Exercise requirements —
How many of the lines below hold the string "brown"? Say only the number.

Recorded data —
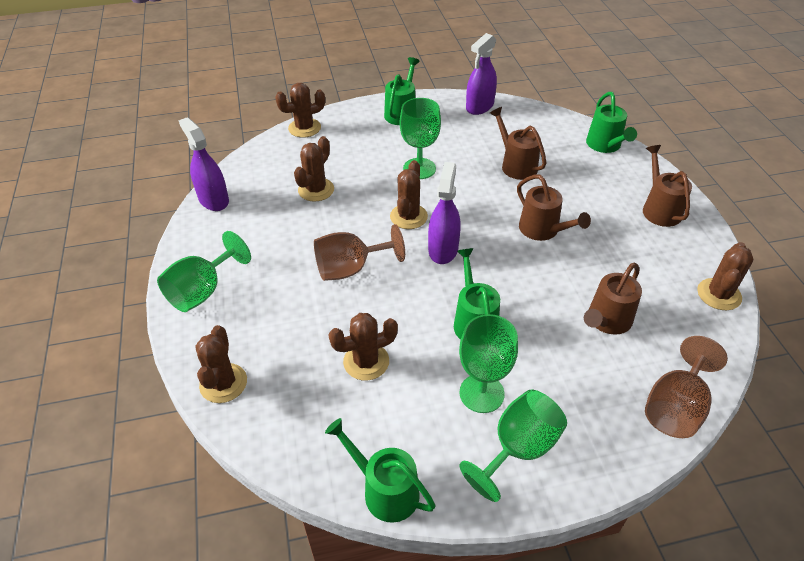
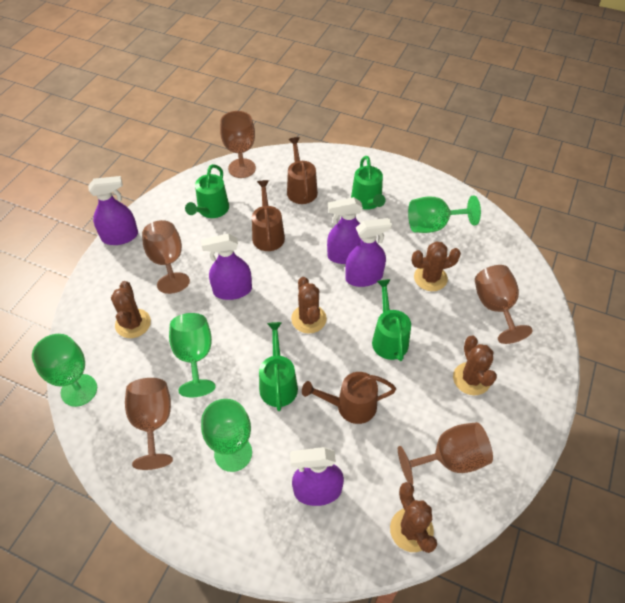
brown cactus: 6 -> 5
brown goblet: 2 -> 5
brown watering can: 4 -> 3
purple spray bottle: 3 -> 5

Task output —
3